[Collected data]
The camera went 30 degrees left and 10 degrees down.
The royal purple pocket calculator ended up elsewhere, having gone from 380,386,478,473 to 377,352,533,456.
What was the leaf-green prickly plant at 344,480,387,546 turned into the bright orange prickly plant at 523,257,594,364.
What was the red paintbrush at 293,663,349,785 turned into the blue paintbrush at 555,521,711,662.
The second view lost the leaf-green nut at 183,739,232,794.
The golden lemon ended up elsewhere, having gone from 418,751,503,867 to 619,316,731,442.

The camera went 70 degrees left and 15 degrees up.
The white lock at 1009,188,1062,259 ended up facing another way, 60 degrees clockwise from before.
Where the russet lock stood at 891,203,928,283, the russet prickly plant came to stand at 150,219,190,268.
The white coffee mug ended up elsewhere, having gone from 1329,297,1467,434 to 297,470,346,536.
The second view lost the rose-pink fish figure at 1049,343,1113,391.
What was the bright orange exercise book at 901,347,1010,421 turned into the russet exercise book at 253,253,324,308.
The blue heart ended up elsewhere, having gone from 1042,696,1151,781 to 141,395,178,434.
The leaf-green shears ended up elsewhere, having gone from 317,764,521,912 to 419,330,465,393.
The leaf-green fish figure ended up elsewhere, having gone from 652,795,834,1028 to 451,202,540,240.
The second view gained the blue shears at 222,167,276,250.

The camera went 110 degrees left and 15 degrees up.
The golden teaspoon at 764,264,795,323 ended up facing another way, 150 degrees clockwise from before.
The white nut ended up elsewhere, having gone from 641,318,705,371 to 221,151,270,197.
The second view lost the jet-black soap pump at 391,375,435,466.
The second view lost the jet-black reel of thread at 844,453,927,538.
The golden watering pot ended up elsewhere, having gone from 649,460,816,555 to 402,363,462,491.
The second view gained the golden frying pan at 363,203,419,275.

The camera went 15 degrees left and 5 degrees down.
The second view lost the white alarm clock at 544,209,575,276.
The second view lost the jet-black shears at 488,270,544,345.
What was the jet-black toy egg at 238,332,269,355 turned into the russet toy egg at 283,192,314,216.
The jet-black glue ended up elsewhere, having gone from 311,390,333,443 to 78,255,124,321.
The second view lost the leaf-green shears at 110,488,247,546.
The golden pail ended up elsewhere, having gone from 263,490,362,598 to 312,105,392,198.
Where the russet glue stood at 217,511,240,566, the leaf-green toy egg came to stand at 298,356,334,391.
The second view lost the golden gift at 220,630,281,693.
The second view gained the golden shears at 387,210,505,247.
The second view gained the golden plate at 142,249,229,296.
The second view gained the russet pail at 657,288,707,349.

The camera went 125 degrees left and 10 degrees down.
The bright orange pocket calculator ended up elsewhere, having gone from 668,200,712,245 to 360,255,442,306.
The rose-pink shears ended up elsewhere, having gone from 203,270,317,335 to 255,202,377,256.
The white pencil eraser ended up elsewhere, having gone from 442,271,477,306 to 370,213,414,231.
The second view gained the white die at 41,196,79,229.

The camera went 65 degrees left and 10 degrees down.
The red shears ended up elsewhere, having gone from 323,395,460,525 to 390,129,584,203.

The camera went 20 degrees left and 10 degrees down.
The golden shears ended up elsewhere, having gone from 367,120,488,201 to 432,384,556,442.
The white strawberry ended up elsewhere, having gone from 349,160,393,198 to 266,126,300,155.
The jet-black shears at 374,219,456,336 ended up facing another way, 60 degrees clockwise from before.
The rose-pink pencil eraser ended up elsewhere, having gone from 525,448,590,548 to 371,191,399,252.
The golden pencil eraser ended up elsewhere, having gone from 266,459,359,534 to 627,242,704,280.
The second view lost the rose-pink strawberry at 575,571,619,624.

> **Prompt**
Please give all the entries above again, exactly as they stand.

> **Final answer**
The camera went 30 degrees left and 10 degrees down.
The royal purple pocket calculator ended up elsewhere, having gone from 380,386,478,473 to 377,352,533,456.
What was the leaf-green prickly plant at 344,480,387,546 turned into the bright orange prickly plant at 523,257,594,364.
What was the red paintbrush at 293,663,349,785 turned into the blue paintbrush at 555,521,711,662.
The second view lost the leaf-green nut at 183,739,232,794.
The golden lemon ended up elsewhere, having gone from 418,751,503,867 to 619,316,731,442.

The camera went 70 degrees left and 15 degrees up.
The white lock at 1009,188,1062,259 ended up facing another way, 60 degrees clockwise from before.
Where the russet lock stood at 891,203,928,283, the russet prickly plant came to stand at 150,219,190,268.
The white coffee mug ended up elsewhere, having gone from 1329,297,1467,434 to 297,470,346,536.
The second view lost the rose-pink fish figure at 1049,343,1113,391.
What was the bright orange exercise book at 901,347,1010,421 turned into the russet exercise book at 253,253,324,308.
The blue heart ended up elsewhere, having gone from 1042,696,1151,781 to 141,395,178,434.
The leaf-green shears ended up elsewhere, having gone from 317,764,521,912 to 419,330,465,393.
The leaf-green fish figure ended up elsewhere, having gone from 652,795,834,1028 to 451,202,540,240.
The second view gained the blue shears at 222,167,276,250.

The camera went 110 degrees left and 15 degrees up.
The golden teaspoon at 764,264,795,323 ended up facing another way, 150 degrees clockwise from before.
The white nut ended up elsewhere, having gone from 641,318,705,371 to 221,151,270,197.
The second view lost the jet-black soap pump at 391,375,435,466.
The second view lost the jet-black reel of thread at 844,453,927,538.
The golden watering pot ended up elsewhere, having gone from 649,460,816,555 to 402,363,462,491.
The second view gained the golden frying pan at 363,203,419,275.

The camera went 15 degrees left and 5 degrees down.
The second view lost the white alarm clock at 544,209,575,276.
The second view lost the jet-black shears at 488,270,544,345.
What was the jet-black toy egg at 238,332,269,355 turned into the russet toy egg at 283,192,314,216.
The jet-black glue ended up elsewhere, having gone from 311,390,333,443 to 78,255,124,321.
The second view lost the leaf-green shears at 110,488,247,546.
The golden pail ended up elsewhere, having gone from 263,490,362,598 to 312,105,392,198.
Where the russet glue stood at 217,511,240,566, the leaf-green toy egg came to stand at 298,356,334,391.
The second view lost the golden gift at 220,630,281,693.
The second view gained the golden shears at 387,210,505,247.
The second view gained the golden plate at 142,249,229,296.
The second view gained the russet pail at 657,288,707,349.

The camera went 125 degrees left and 10 degrees down.
The bright orange pocket calculator ended up elsewhere, having gone from 668,200,712,245 to 360,255,442,306.
The rose-pink shears ended up elsewhere, having gone from 203,270,317,335 to 255,202,377,256.
The white pencil eraser ended up elsewhere, having gone from 442,271,477,306 to 370,213,414,231.
The second view gained the white die at 41,196,79,229.

The camera went 65 degrees left and 10 degrees down.
The red shears ended up elsewhere, having gone from 323,395,460,525 to 390,129,584,203.

The camera went 20 degrees left and 10 degrees down.
The golden shears ended up elsewhere, having gone from 367,120,488,201 to 432,384,556,442.
The white strawberry ended up elsewhere, having gone from 349,160,393,198 to 266,126,300,155.
The jet-black shears at 374,219,456,336 ended up facing another way, 60 degrees clockwise from before.
The rose-pink pencil eraser ended up elsewhere, having gone from 525,448,590,548 to 371,191,399,252.
The golden pencil eraser ended up elsewhere, having gone from 266,459,359,534 to 627,242,704,280.
The second view lost the rose-pink strawberry at 575,571,619,624.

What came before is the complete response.